| What needs to be done |
Give back the full listing exactly, setting the pictures aside.

| Material provided |
==============================

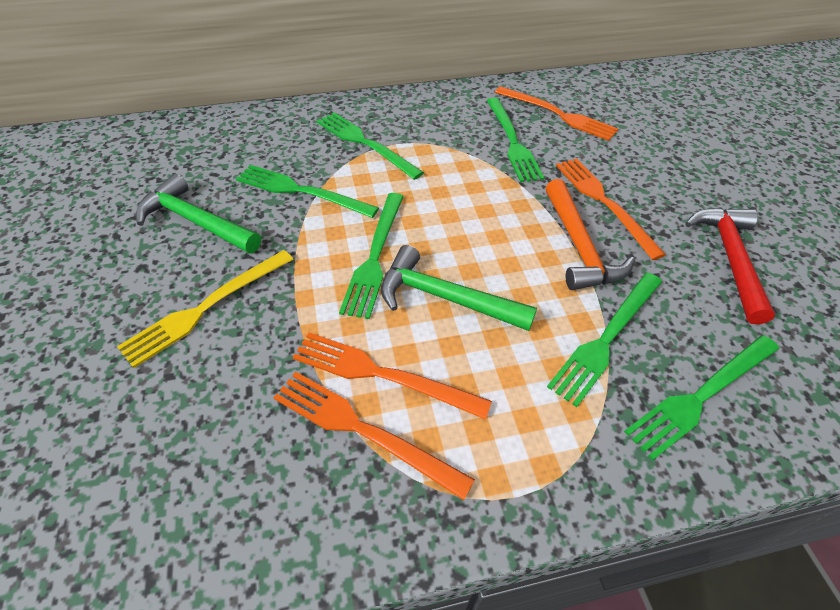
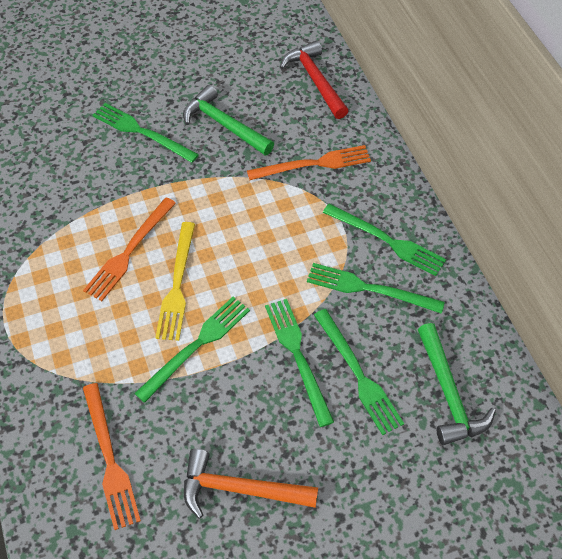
orange fork: 4 -> 3

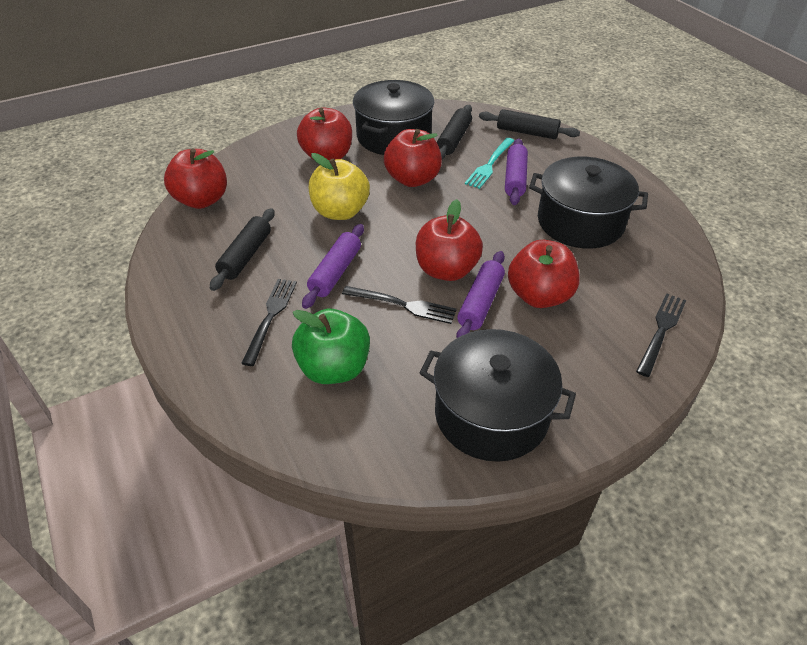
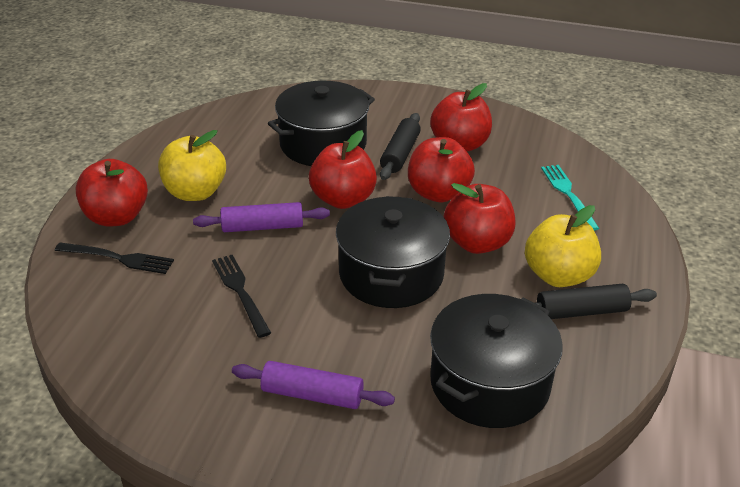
black fork: 3 -> 2
black rolling pin: 3 -> 2
green apple: 1 -> 0
purple rolling pin: 3 -> 2
yellow apple: 1 -> 2

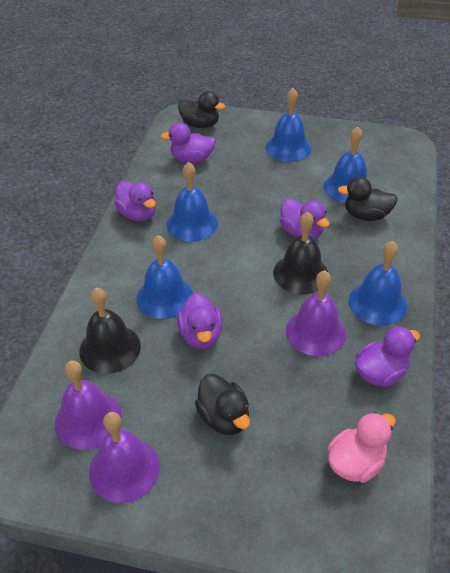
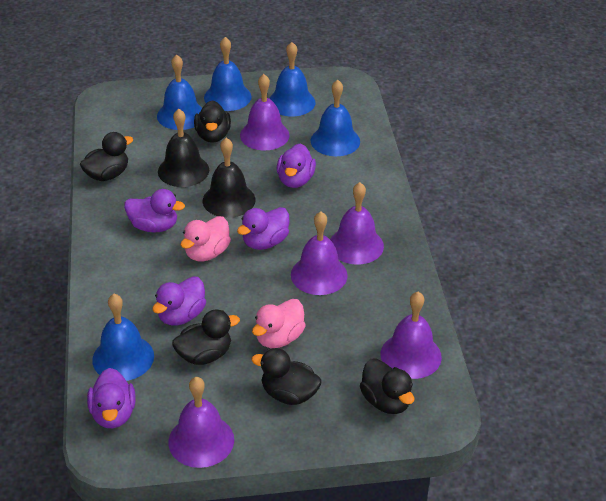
black duck: 3 -> 5
pink duck: 1 -> 2
purple bell: 3 -> 5

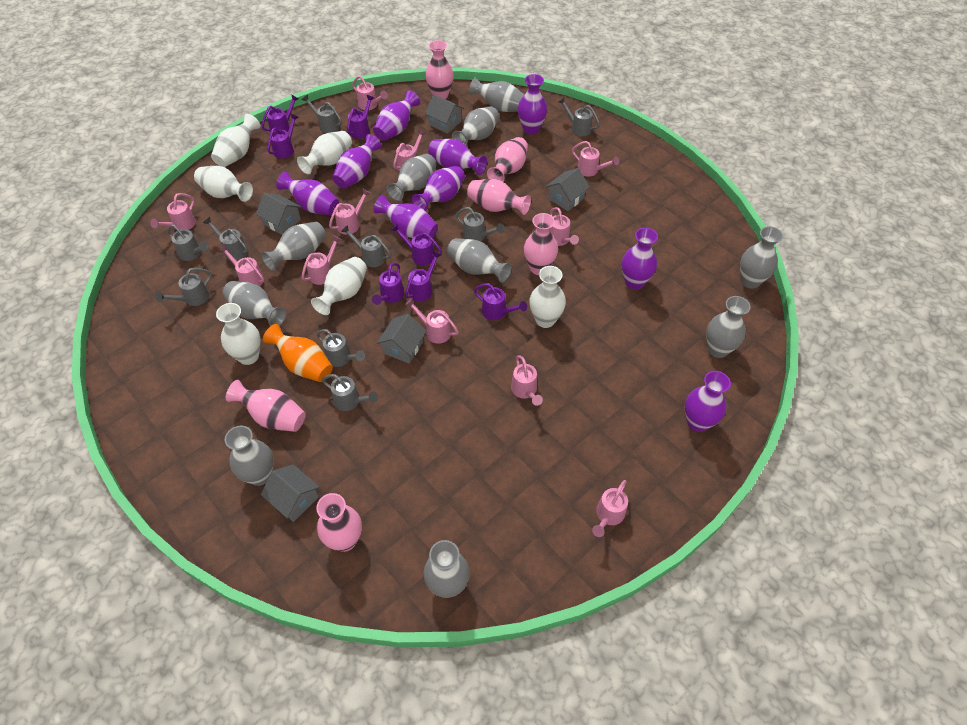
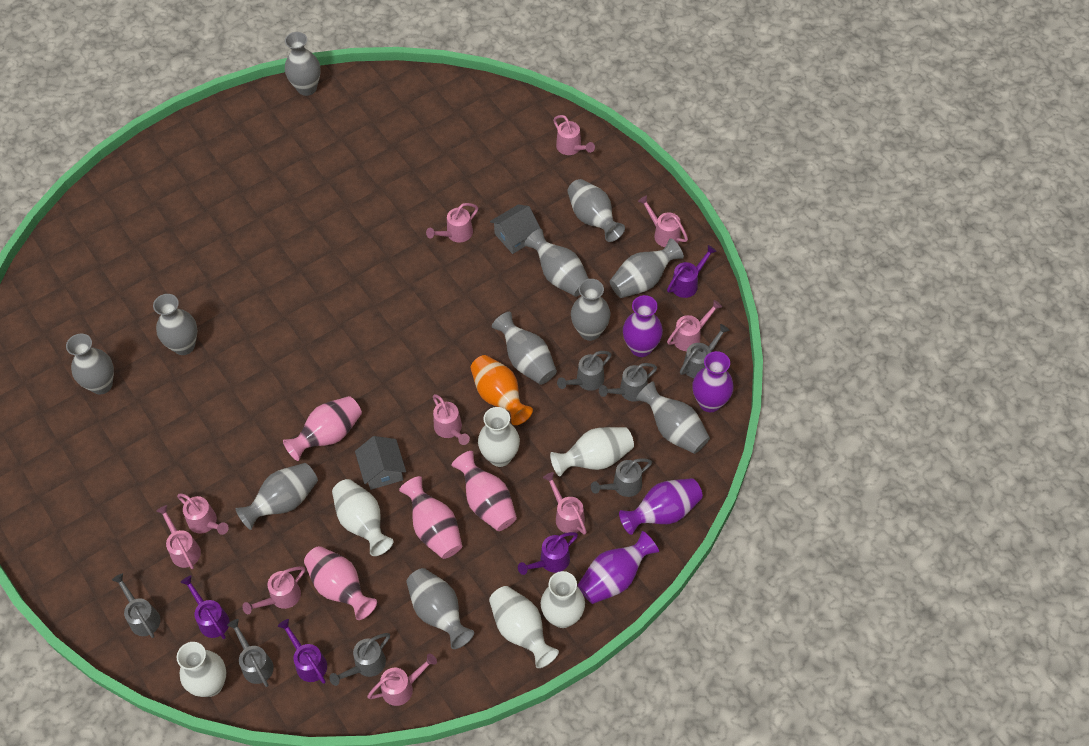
grey house: 5 -> 2
grey vase: 10 -> 11
grey watering can: 9 -> 7
pink vase: 6 -> 4
pink watering can: 11 -> 10
purple vase: 9 -> 4
purple watering can: 7 -> 4

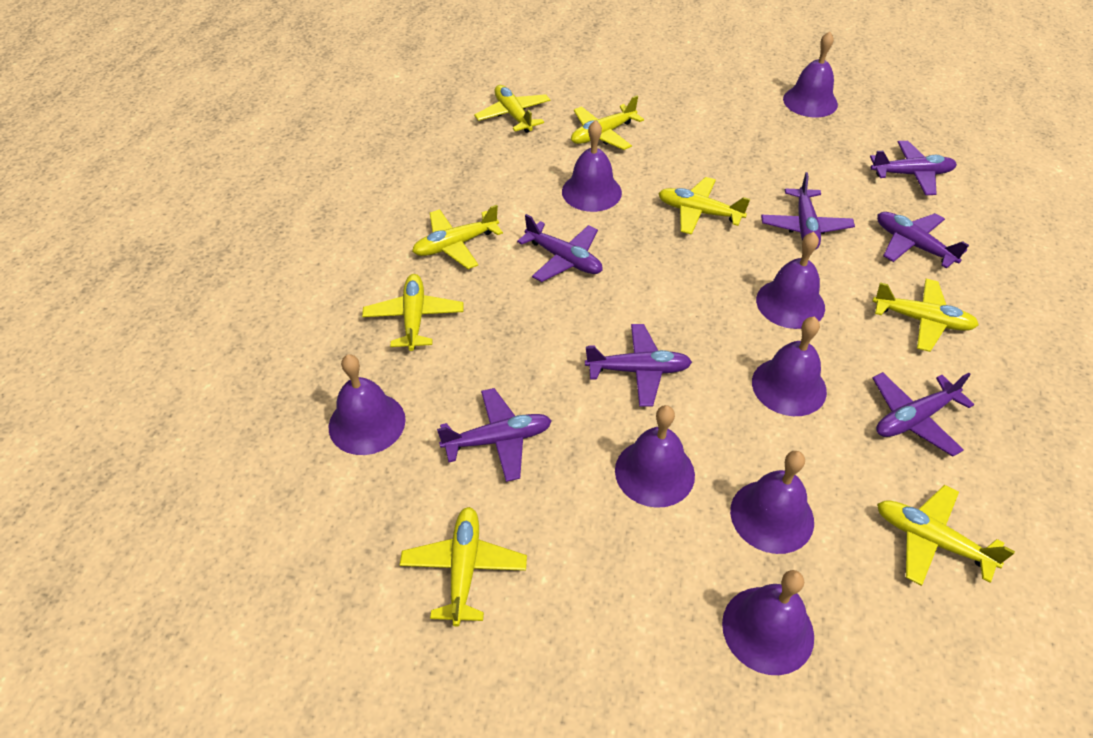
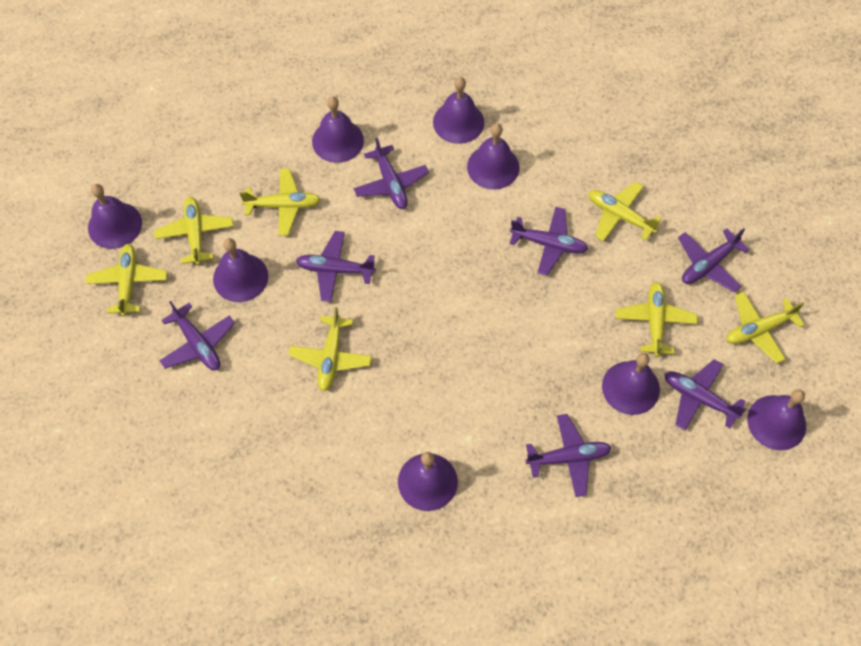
yellow plane: 8 -> 7

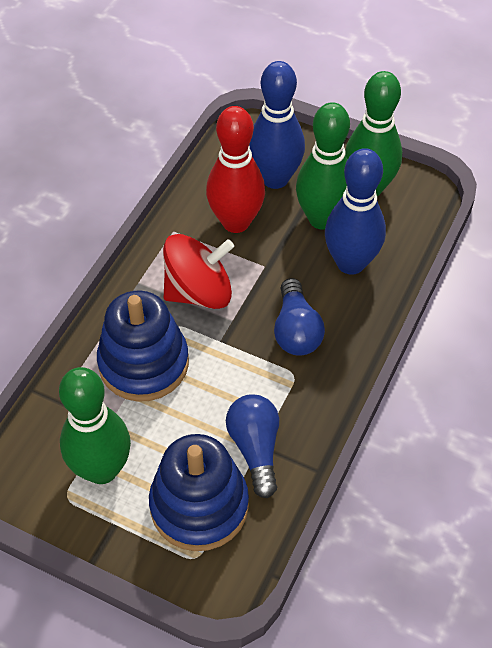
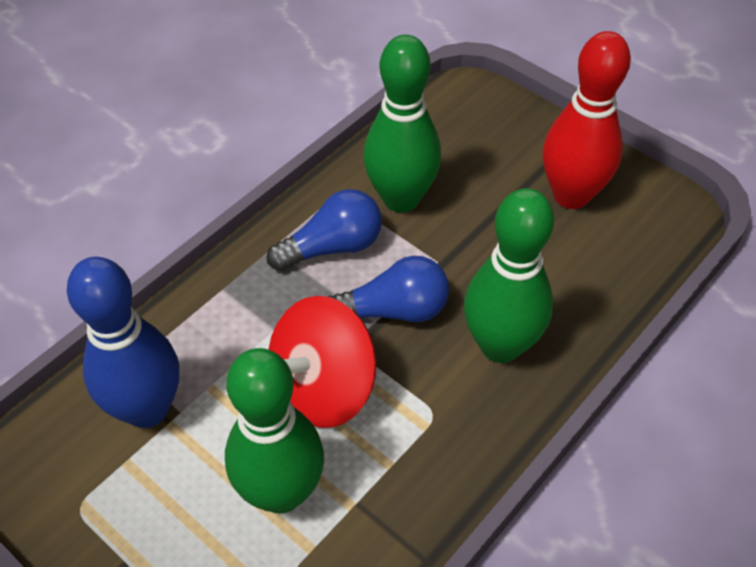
blue bowling pin: 2 -> 1
blue stacking toy: 2 -> 0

==============================

| Answer below |
orange fork: 4 -> 3

black fork: 3 -> 2
black rolling pin: 3 -> 2
green apple: 1 -> 0
purple rolling pin: 3 -> 2
yellow apple: 1 -> 2

black duck: 3 -> 5
pink duck: 1 -> 2
purple bell: 3 -> 5

grey house: 5 -> 2
grey vase: 10 -> 11
grey watering can: 9 -> 7
pink vase: 6 -> 4
pink watering can: 11 -> 10
purple vase: 9 -> 4
purple watering can: 7 -> 4

yellow plane: 8 -> 7

blue bowling pin: 2 -> 1
blue stacking toy: 2 -> 0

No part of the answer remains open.